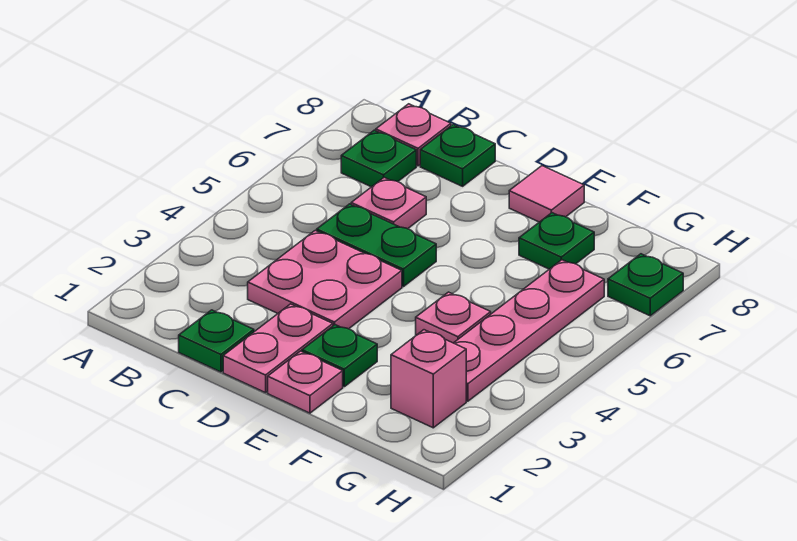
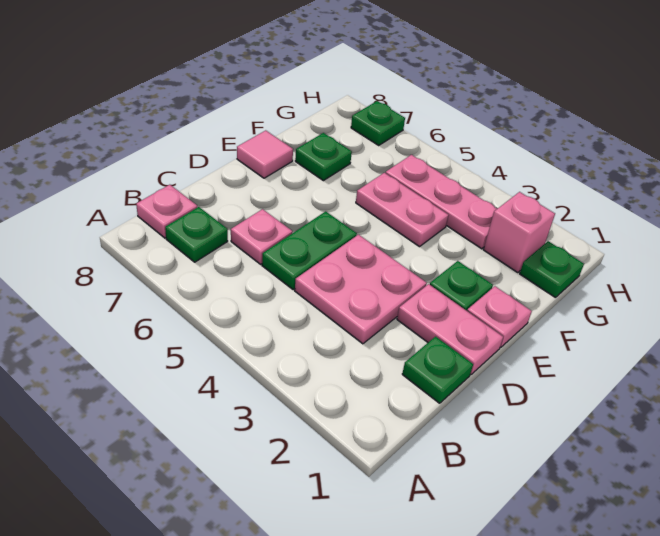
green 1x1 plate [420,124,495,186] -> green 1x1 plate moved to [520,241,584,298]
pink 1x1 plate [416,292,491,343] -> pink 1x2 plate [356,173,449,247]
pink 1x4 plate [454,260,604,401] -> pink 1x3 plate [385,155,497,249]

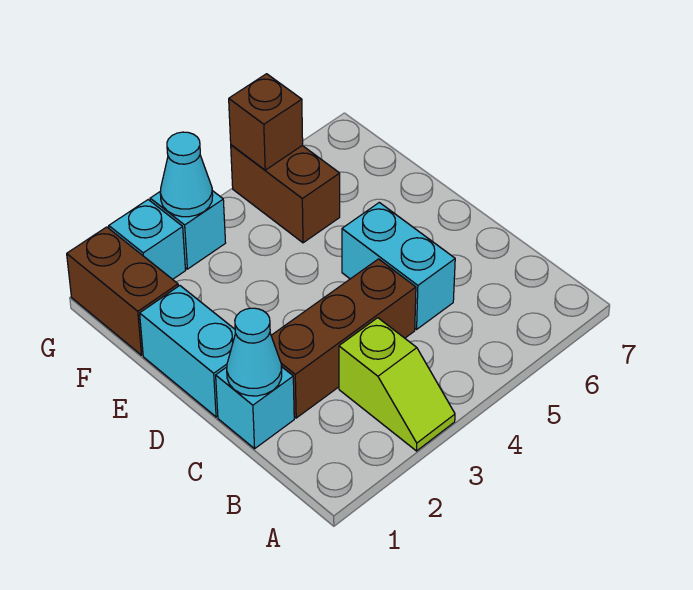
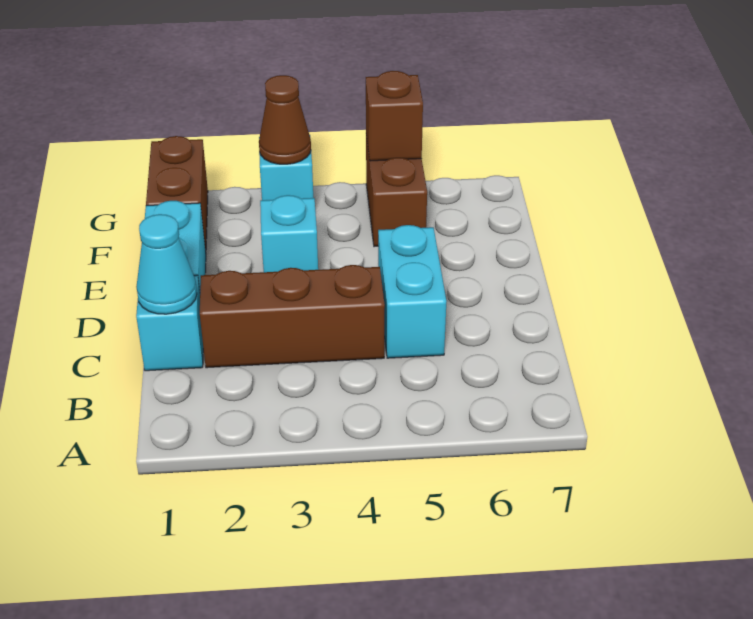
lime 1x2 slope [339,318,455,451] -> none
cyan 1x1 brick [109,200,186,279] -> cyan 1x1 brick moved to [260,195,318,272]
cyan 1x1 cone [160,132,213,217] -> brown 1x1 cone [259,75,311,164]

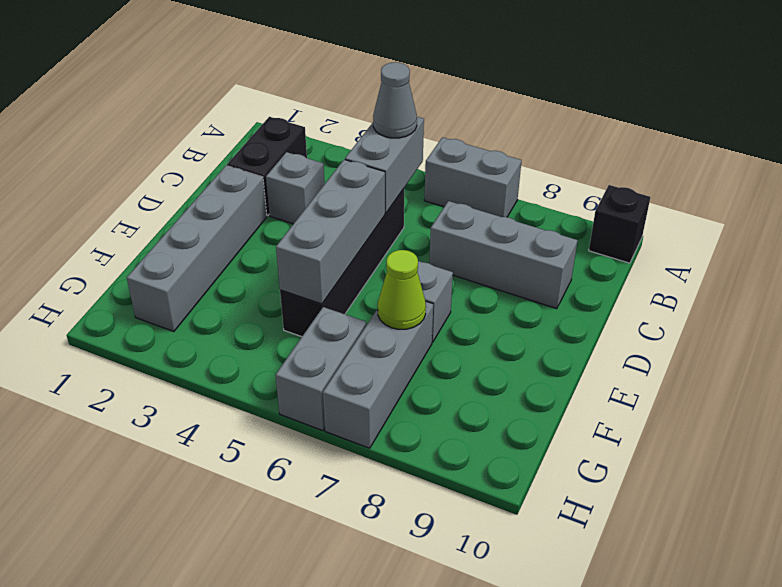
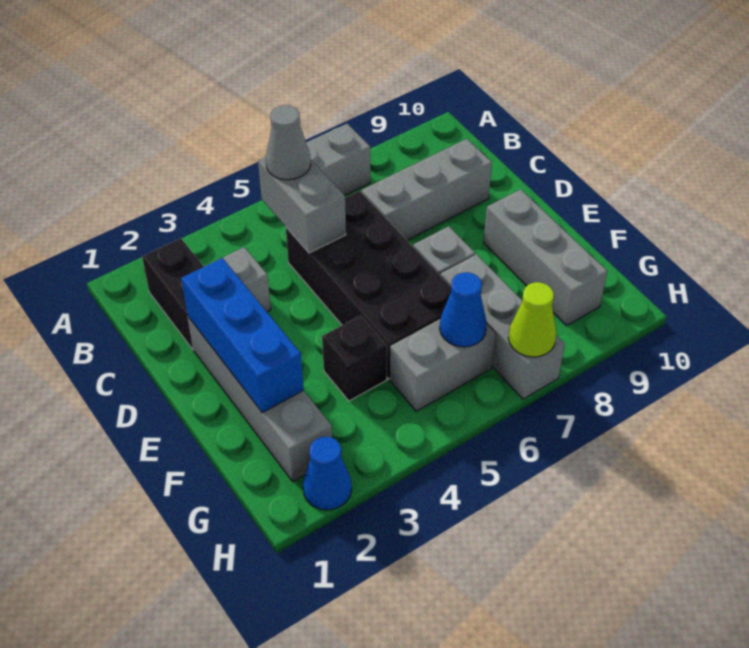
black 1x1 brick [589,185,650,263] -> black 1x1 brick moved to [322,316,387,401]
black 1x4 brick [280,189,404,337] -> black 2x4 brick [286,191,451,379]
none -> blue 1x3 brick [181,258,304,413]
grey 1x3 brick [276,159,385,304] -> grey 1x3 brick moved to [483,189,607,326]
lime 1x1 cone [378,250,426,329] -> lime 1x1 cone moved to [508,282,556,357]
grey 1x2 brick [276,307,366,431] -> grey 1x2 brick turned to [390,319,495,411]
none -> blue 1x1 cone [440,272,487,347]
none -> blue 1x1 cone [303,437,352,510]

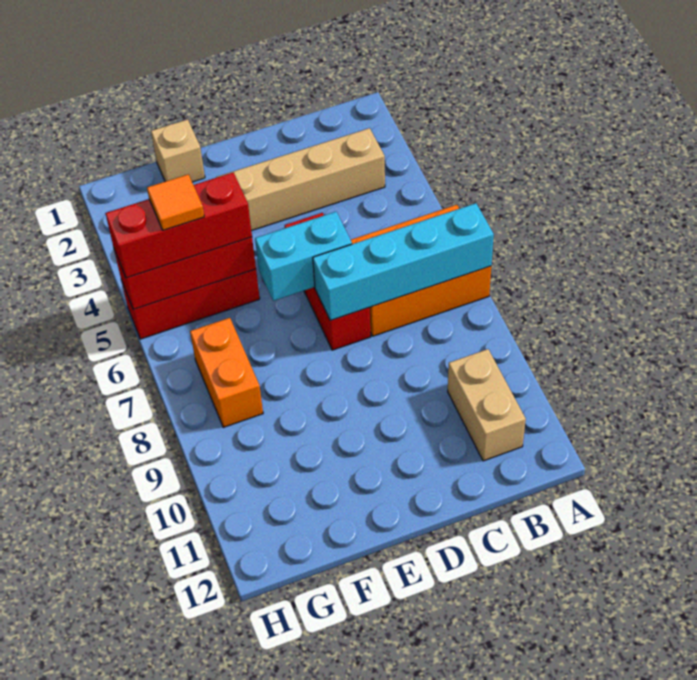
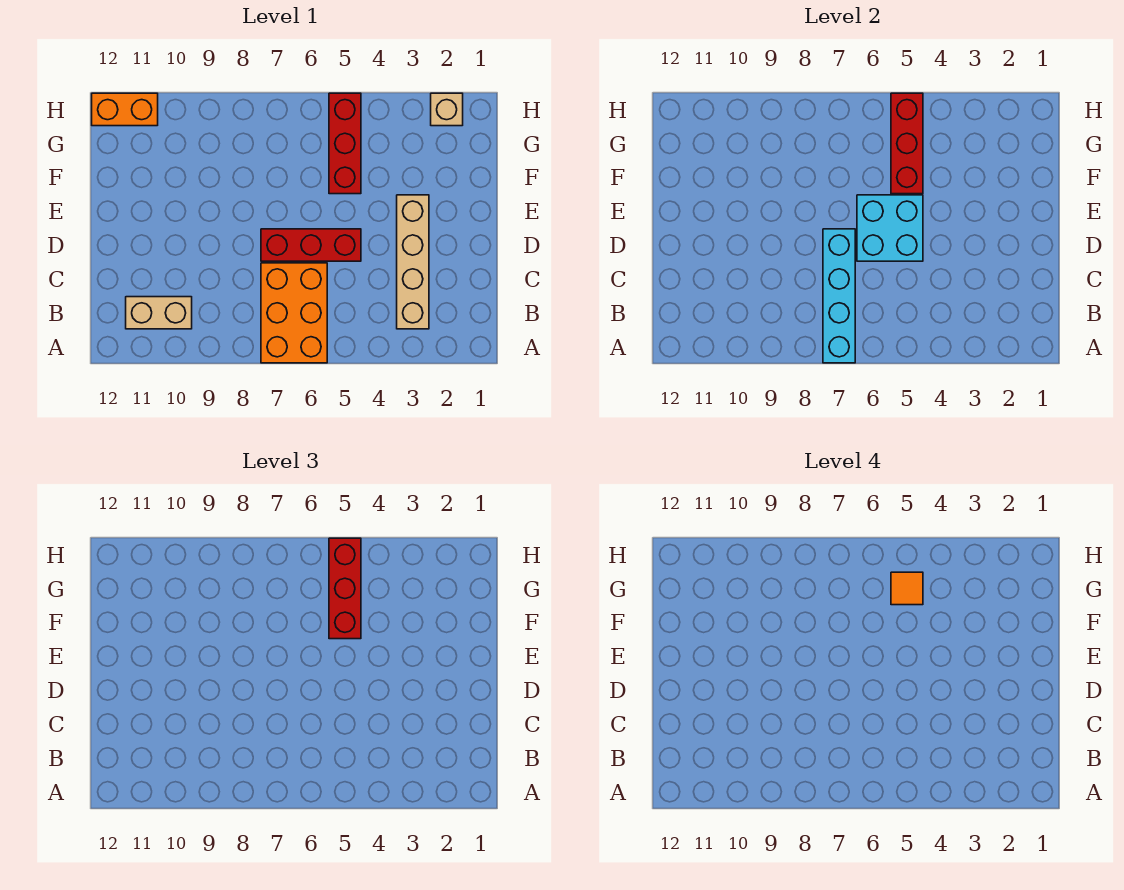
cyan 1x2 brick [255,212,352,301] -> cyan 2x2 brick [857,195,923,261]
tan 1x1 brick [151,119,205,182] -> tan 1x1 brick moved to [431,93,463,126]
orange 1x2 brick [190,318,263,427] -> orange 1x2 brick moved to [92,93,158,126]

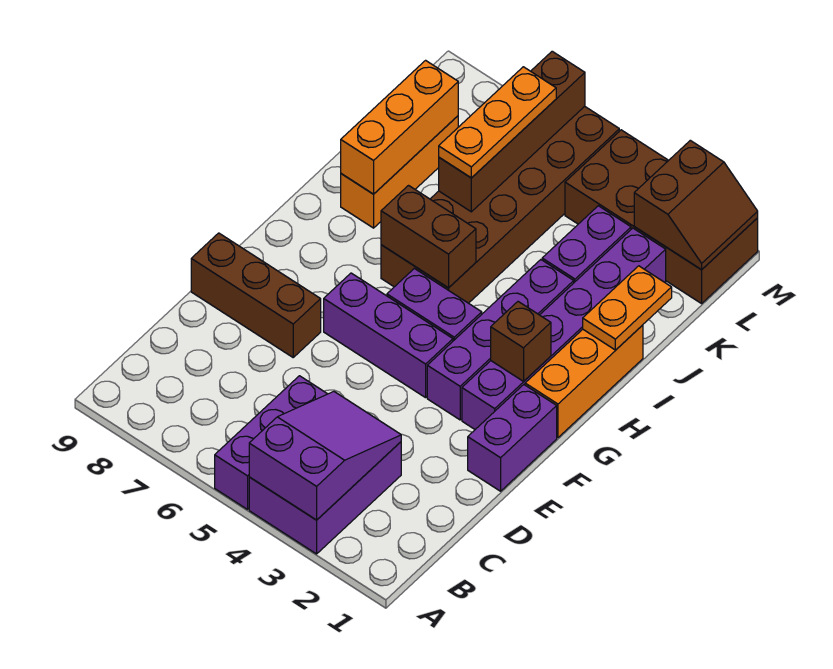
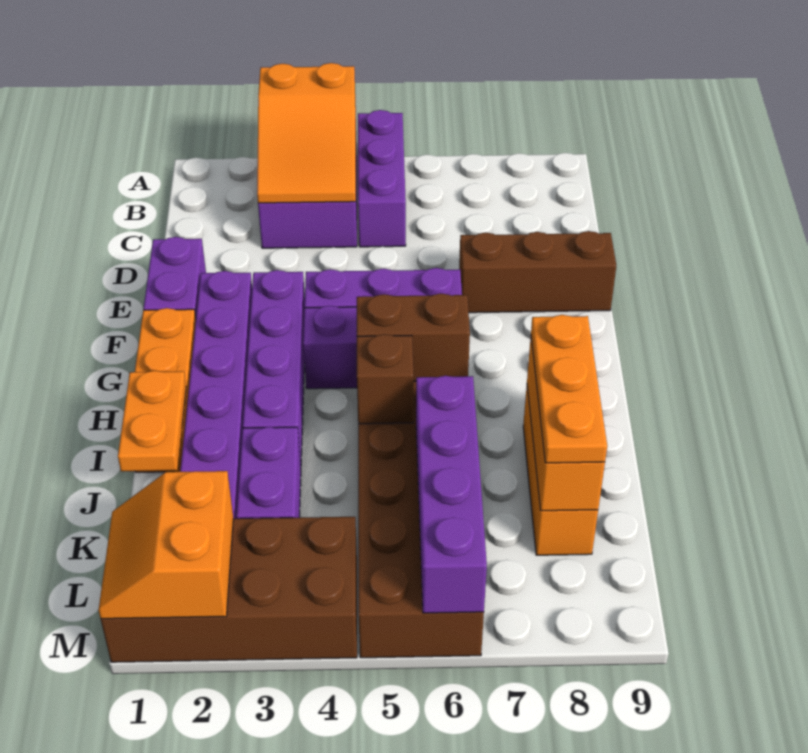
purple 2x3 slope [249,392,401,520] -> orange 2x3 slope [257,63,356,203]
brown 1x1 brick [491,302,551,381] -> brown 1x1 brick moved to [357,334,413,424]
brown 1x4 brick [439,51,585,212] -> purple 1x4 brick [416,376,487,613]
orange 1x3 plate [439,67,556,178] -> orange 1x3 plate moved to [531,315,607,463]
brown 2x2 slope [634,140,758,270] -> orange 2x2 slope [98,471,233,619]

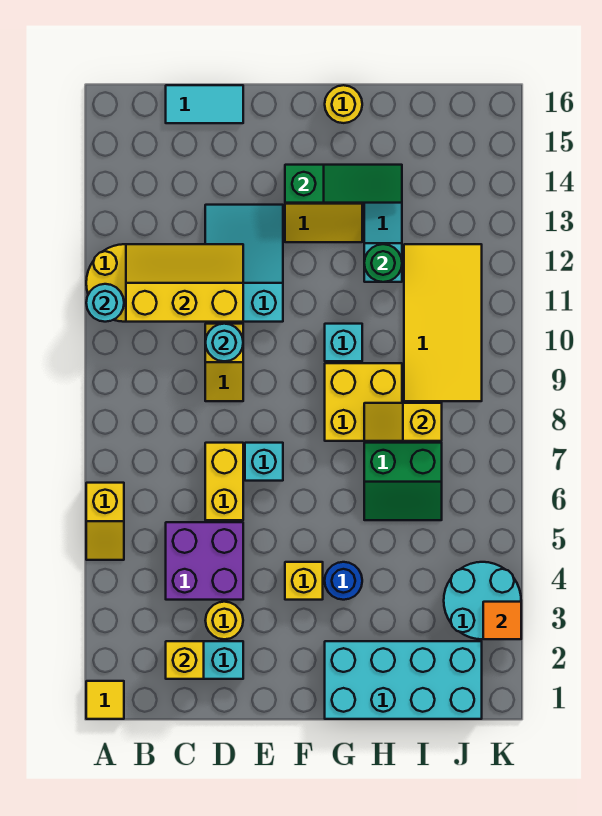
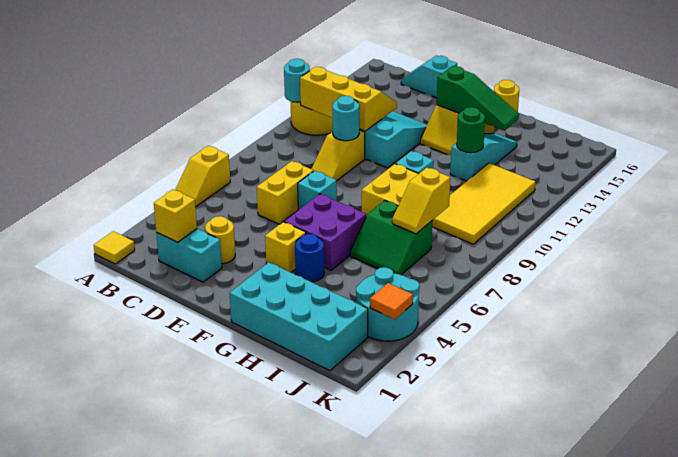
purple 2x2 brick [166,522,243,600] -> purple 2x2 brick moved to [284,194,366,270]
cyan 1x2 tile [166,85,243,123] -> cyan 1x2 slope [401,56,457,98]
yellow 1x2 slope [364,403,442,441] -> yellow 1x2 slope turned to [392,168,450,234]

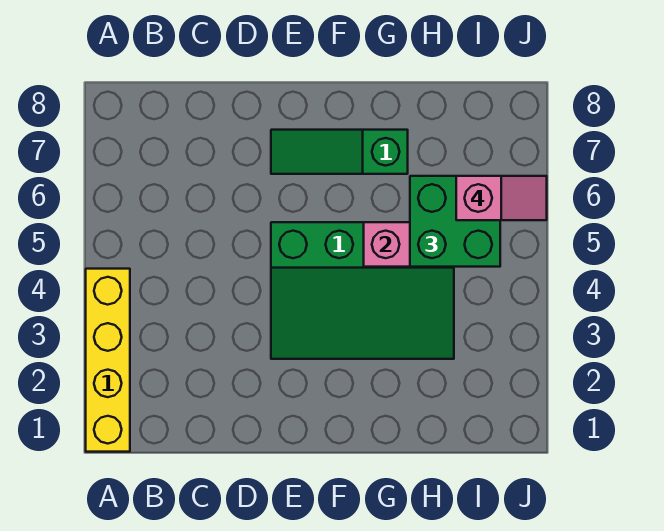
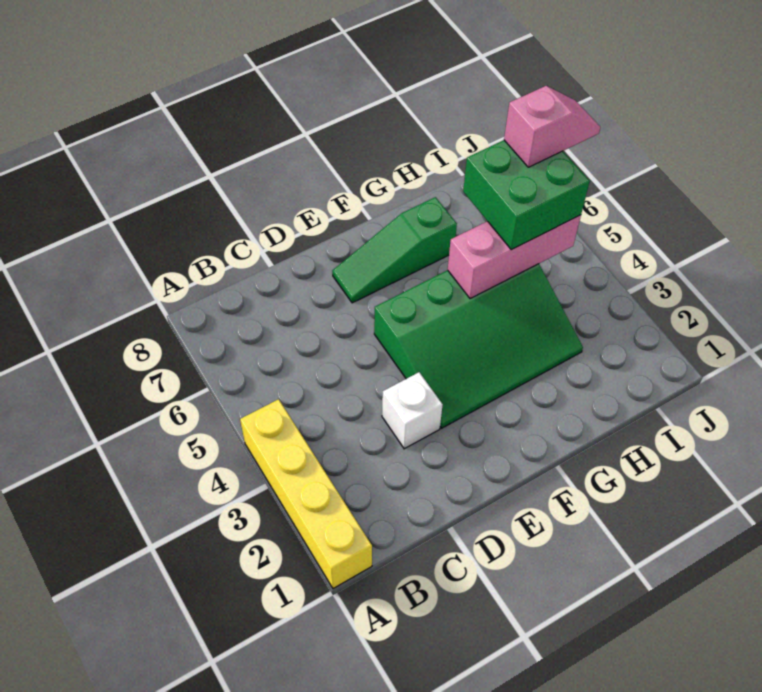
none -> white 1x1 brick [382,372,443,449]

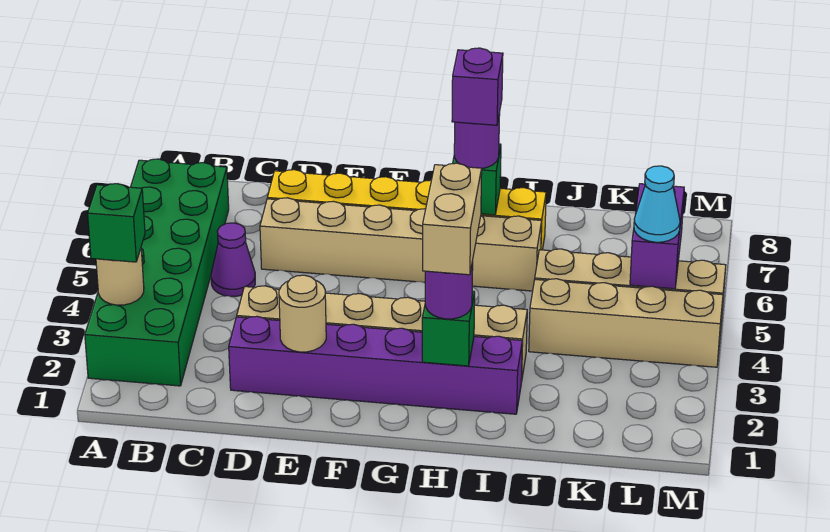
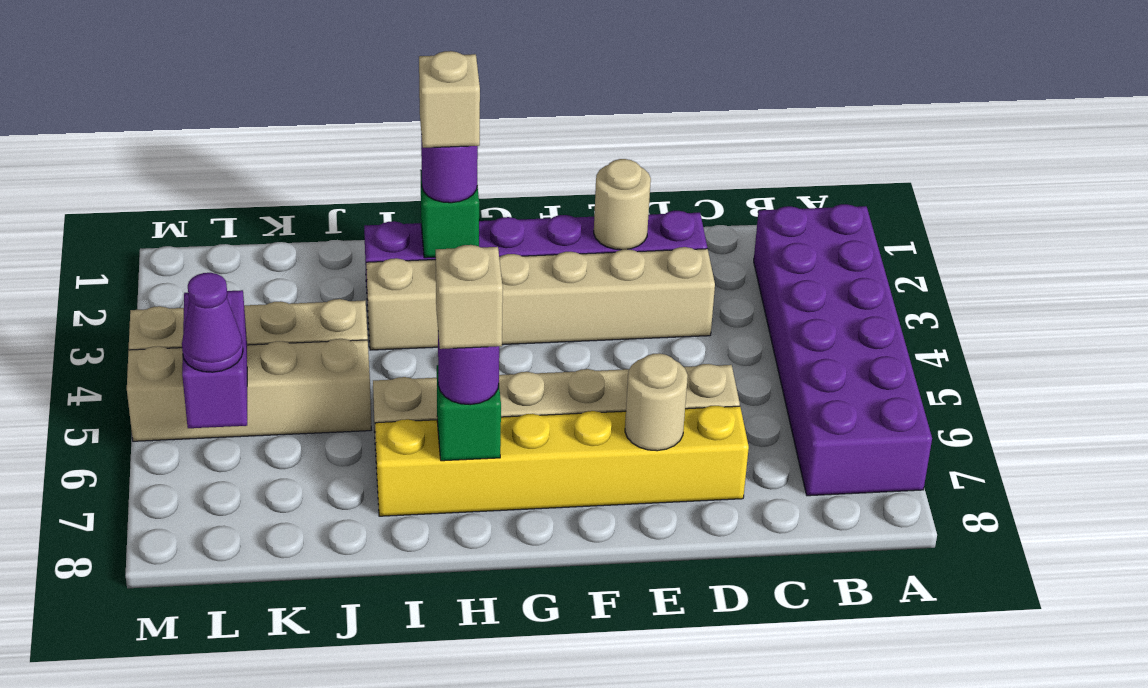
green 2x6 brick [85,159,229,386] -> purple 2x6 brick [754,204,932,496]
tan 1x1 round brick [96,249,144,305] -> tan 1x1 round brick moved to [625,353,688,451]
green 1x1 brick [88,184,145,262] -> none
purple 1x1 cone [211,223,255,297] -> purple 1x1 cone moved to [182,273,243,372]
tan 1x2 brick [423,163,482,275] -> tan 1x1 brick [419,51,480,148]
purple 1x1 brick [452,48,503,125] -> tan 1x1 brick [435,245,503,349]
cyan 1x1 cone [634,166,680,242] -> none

○ ○ ○ ○

**The task**
Only the lines that hold the word "plate" are wanted; each should be pulled from the records.

**Exercise output**
green 1x1 plate [420,124,495,186] -> green 1x1 plate moved to [520,241,584,298]
pink 1x1 plate [416,292,491,343] -> pink 1x2 plate [356,173,449,247]
pink 1x4 plate [454,260,604,401] -> pink 1x3 plate [385,155,497,249]
orange 1x3 plate [439,67,556,178] -> orange 1x3 plate moved to [531,315,607,463]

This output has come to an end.